Your objective:
The lines to be set down run from the line containing "black traffic cone: 4 -> 3" through the final line of the data below; print them exactly and print nothing else.

(Object change listings)
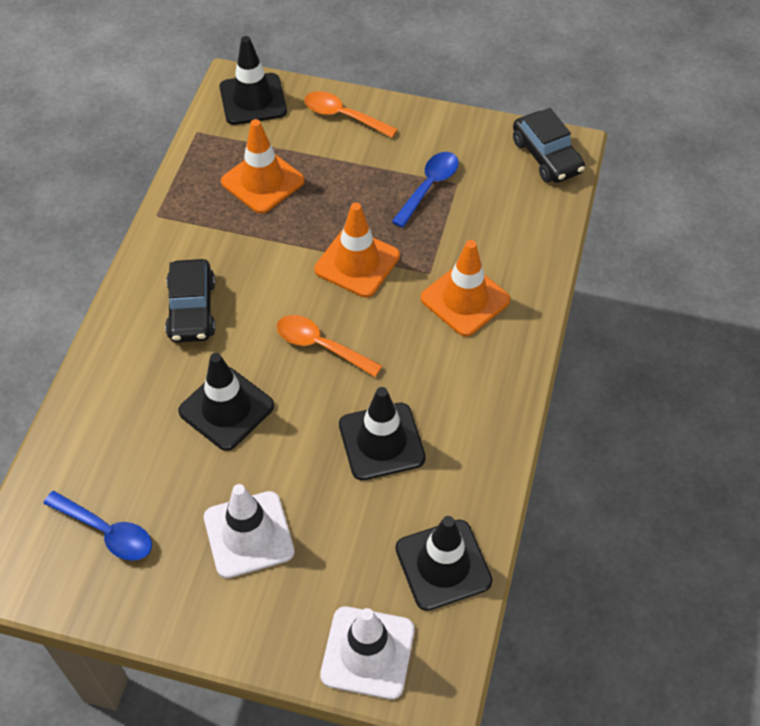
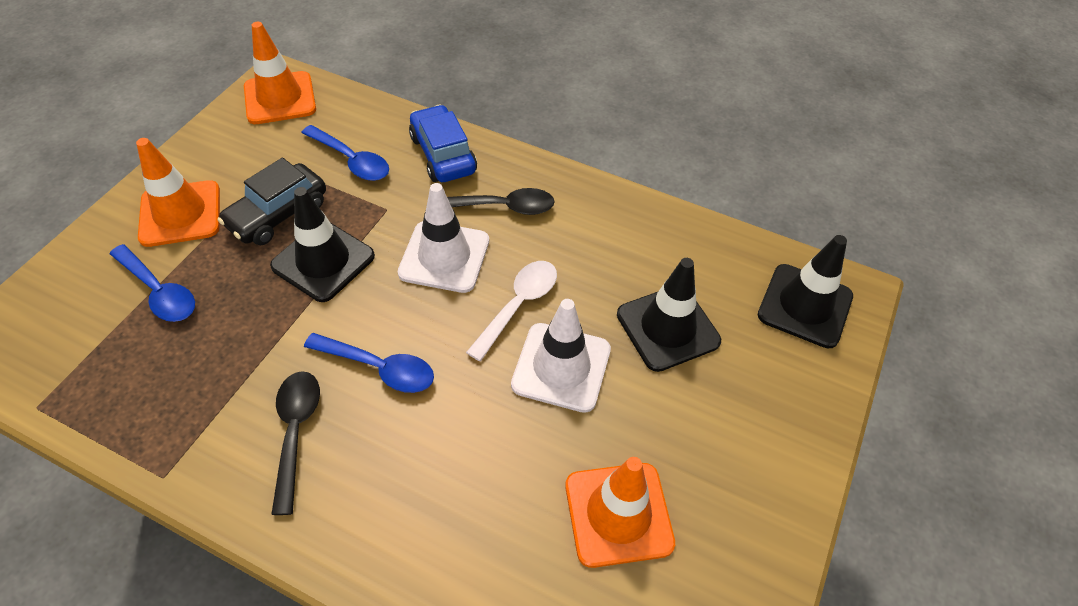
black car: 2 -> 1
black spoon: 0 -> 2
black traffic cone: 4 -> 3
blue car: 0 -> 1
blue spoon: 2 -> 3
orange spoon: 2 -> 0
white spoon: 0 -> 1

Answer to this task:
black traffic cone: 4 -> 3
blue car: 0 -> 1
blue spoon: 2 -> 3
orange spoon: 2 -> 0
white spoon: 0 -> 1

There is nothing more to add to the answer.